Geef de regels van de items letterlijk terug, vanaf het begin tot en met de regel met "road 2 (tertiary): [(0,319),(83,317),(167,294)]".
──────────────────────────────
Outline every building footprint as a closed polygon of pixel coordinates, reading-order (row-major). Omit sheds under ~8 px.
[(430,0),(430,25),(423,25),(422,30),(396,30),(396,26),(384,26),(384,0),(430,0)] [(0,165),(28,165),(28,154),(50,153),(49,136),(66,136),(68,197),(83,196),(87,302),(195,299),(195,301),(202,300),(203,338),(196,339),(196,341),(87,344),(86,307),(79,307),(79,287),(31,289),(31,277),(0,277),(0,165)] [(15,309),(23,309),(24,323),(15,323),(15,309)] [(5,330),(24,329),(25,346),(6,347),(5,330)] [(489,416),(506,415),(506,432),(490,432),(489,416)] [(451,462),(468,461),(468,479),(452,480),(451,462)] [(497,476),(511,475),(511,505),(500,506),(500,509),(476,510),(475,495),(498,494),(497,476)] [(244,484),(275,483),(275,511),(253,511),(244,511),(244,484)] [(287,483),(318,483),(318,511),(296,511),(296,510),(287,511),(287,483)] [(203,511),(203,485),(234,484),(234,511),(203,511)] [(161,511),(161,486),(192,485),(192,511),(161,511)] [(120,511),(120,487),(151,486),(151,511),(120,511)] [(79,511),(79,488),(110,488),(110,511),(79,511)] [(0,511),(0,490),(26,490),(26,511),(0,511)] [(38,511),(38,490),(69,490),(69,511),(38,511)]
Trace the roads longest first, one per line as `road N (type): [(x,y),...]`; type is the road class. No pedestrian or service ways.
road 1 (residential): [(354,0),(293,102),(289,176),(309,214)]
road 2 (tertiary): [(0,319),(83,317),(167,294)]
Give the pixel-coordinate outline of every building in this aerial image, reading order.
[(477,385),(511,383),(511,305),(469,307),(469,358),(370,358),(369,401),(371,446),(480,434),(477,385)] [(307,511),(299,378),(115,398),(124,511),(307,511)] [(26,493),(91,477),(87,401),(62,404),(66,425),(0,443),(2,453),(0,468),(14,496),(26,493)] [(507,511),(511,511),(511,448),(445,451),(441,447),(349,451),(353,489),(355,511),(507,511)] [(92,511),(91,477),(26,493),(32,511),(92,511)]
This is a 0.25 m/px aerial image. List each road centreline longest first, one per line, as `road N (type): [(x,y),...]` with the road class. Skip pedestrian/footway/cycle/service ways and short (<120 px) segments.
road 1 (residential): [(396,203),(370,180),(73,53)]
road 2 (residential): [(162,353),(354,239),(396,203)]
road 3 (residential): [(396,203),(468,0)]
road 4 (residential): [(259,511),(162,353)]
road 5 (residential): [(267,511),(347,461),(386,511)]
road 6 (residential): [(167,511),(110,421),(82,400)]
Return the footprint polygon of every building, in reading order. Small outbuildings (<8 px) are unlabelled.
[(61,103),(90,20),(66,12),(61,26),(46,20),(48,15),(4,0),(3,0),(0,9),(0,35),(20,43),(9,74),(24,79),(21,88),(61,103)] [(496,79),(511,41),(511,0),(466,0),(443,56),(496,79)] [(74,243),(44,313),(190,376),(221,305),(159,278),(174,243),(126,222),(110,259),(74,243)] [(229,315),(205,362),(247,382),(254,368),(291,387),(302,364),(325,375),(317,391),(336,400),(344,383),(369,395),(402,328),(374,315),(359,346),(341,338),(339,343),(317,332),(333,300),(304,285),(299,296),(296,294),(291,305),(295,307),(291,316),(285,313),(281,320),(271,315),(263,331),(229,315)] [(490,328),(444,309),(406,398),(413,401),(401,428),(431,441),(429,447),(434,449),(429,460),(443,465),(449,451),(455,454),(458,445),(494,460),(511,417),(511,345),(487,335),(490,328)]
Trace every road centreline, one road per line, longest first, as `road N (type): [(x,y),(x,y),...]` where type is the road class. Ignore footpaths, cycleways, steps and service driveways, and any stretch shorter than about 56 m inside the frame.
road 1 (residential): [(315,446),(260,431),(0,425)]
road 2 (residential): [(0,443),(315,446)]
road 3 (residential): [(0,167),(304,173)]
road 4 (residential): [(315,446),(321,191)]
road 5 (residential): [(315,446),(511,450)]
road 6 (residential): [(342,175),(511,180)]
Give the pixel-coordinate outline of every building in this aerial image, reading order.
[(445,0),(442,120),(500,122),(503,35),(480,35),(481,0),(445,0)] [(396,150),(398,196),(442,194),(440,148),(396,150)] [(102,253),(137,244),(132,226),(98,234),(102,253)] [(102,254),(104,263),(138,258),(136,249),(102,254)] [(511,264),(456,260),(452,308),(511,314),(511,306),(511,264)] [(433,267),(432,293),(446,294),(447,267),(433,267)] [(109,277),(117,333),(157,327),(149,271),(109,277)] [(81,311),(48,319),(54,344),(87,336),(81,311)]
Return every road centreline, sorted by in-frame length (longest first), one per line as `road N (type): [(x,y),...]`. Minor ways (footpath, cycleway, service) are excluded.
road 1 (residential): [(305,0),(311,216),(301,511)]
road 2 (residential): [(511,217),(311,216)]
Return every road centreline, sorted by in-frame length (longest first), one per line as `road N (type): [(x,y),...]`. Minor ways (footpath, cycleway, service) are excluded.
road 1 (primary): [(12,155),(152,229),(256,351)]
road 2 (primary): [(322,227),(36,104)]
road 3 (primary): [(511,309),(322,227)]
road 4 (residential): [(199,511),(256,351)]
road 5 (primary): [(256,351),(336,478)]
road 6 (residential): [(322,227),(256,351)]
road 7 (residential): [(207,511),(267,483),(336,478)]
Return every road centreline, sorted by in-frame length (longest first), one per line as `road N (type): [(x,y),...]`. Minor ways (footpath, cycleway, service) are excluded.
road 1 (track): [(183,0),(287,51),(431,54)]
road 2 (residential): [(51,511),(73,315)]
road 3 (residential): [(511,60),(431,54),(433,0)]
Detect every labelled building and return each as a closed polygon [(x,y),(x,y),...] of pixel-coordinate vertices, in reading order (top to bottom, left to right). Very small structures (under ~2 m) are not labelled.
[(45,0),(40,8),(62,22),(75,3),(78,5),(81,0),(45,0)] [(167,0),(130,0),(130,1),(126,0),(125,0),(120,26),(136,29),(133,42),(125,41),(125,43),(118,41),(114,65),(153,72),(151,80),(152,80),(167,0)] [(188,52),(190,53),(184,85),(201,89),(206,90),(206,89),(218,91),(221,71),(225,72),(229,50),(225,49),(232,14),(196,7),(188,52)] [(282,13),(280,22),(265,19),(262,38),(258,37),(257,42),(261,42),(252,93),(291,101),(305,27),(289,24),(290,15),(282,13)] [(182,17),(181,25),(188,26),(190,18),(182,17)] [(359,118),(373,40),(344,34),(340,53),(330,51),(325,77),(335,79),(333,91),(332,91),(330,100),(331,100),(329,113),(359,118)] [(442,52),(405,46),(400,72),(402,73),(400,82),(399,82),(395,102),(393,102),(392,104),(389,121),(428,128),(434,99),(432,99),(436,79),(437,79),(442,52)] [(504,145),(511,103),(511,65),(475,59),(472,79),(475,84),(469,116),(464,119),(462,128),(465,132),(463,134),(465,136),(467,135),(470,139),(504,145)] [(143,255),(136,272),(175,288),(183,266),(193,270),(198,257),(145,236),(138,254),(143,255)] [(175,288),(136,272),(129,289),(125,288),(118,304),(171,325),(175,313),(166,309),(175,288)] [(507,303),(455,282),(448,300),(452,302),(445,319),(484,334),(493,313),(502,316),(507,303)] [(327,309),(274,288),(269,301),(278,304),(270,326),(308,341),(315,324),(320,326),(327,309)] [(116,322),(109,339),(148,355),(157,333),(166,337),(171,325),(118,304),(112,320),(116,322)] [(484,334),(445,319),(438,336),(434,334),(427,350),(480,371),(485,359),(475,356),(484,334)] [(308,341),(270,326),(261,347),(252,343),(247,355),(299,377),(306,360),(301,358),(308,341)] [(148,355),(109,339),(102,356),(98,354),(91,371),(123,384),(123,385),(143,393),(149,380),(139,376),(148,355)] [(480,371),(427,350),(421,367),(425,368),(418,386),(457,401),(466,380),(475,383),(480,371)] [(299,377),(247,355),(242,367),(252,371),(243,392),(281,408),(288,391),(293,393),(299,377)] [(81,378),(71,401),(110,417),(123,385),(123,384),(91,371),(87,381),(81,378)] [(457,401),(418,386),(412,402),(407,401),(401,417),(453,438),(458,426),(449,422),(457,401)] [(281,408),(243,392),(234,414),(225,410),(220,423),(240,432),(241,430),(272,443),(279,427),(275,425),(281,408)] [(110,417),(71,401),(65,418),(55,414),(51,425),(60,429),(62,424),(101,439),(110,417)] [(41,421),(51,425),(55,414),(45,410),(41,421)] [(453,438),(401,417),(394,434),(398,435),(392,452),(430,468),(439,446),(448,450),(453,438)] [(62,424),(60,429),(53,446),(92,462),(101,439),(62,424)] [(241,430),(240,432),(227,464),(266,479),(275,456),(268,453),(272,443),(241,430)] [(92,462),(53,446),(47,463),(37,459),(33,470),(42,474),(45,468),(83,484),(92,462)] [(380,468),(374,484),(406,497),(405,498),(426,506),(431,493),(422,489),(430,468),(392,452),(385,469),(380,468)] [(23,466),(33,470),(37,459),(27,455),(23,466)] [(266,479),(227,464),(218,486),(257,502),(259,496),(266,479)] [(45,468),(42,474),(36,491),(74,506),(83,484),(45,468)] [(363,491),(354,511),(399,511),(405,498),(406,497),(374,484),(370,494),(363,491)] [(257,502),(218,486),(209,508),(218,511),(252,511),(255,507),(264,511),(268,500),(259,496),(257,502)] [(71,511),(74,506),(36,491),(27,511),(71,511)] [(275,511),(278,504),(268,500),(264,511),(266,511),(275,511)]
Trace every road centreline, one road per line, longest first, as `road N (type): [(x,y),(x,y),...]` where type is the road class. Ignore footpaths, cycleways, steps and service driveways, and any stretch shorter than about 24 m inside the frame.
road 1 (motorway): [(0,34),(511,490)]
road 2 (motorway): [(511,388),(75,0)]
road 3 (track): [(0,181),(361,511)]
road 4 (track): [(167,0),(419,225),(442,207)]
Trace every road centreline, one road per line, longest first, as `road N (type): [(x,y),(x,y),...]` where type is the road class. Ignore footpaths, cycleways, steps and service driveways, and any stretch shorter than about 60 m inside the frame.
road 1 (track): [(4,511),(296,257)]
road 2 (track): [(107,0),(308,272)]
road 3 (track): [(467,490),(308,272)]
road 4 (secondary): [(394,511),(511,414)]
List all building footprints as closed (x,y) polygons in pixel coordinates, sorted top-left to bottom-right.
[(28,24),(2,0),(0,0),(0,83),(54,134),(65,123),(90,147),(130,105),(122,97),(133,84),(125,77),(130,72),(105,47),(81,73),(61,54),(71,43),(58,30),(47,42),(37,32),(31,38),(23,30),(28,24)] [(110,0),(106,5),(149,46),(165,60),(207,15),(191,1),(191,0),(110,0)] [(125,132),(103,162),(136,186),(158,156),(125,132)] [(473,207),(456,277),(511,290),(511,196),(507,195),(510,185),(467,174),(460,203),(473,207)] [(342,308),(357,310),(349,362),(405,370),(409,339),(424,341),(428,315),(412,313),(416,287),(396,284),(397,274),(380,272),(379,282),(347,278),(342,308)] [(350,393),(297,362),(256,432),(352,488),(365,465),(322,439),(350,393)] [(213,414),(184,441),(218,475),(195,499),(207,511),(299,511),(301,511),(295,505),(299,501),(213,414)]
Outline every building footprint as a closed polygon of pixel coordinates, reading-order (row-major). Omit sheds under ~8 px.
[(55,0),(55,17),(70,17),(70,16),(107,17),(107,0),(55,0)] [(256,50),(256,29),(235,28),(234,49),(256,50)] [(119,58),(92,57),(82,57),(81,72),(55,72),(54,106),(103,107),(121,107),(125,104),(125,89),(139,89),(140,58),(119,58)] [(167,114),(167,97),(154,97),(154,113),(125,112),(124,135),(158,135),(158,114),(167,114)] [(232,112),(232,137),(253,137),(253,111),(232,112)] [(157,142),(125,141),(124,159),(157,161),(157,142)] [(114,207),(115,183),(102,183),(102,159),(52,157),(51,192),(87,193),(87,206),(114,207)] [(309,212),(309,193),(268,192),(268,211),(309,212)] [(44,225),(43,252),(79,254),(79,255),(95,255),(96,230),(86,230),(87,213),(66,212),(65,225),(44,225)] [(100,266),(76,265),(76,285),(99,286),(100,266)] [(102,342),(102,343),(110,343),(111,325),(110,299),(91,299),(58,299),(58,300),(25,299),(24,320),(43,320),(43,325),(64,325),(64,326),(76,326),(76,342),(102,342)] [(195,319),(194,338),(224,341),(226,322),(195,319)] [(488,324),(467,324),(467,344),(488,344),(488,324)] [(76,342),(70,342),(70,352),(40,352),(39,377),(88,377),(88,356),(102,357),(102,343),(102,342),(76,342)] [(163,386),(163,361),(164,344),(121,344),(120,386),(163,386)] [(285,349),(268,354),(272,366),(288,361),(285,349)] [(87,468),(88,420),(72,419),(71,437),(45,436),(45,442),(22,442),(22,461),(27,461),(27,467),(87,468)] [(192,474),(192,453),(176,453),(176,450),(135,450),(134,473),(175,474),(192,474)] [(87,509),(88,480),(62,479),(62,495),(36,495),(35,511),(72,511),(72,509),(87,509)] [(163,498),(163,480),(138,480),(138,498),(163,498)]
──────────────────────────────
== Antwoord ==
Outline every building footprint as a closed polygon of pixel coordinates, reading-order (row-major). Omit sheds under ~8 px.
[(430,0),(430,25),(423,25),(422,30),(396,30),(396,26),(384,26),(384,0),(430,0)] [(0,165),(28,165),(28,154),(50,153),(49,136),(66,136),(68,197),(83,196),(87,302),(195,299),(195,301),(202,300),(203,338),(196,339),(196,341),(87,344),(86,307),(79,307),(79,287),(31,289),(31,277),(0,277),(0,165)] [(15,309),(23,309),(24,323),(15,323),(15,309)] [(5,330),(24,329),(25,346),(6,347),(5,330)] [(489,416),(506,415),(506,432),(490,432),(489,416)] [(451,462),(468,461),(468,479),(452,480),(451,462)] [(497,476),(511,475),(511,505),(500,506),(500,509),(476,510),(475,495),(498,494),(497,476)] [(244,484),(275,483),(275,511),(253,511),(244,511),(244,484)] [(287,483),(318,483),(318,511),(296,511),(296,510),(287,511),(287,483)] [(203,511),(203,485),(234,484),(234,511),(203,511)] [(161,511),(161,486),(192,485),(192,511),(161,511)] [(120,511),(120,487),(151,486),(151,511),(120,511)] [(79,511),(79,488),(110,488),(110,511),(79,511)] [(0,511),(0,490),(26,490),(26,511),(0,511)] [(38,511),(38,490),(69,490),(69,511),(38,511)]
Trace the roads longest first, one per line as `road N (type): [(x,y),...]`; type is the road class. No pedestrian or service ways.
road 1 (residential): [(354,0),(293,102),(289,176),(309,214)]
road 2 (tertiary): [(0,319),(83,317),(167,294)]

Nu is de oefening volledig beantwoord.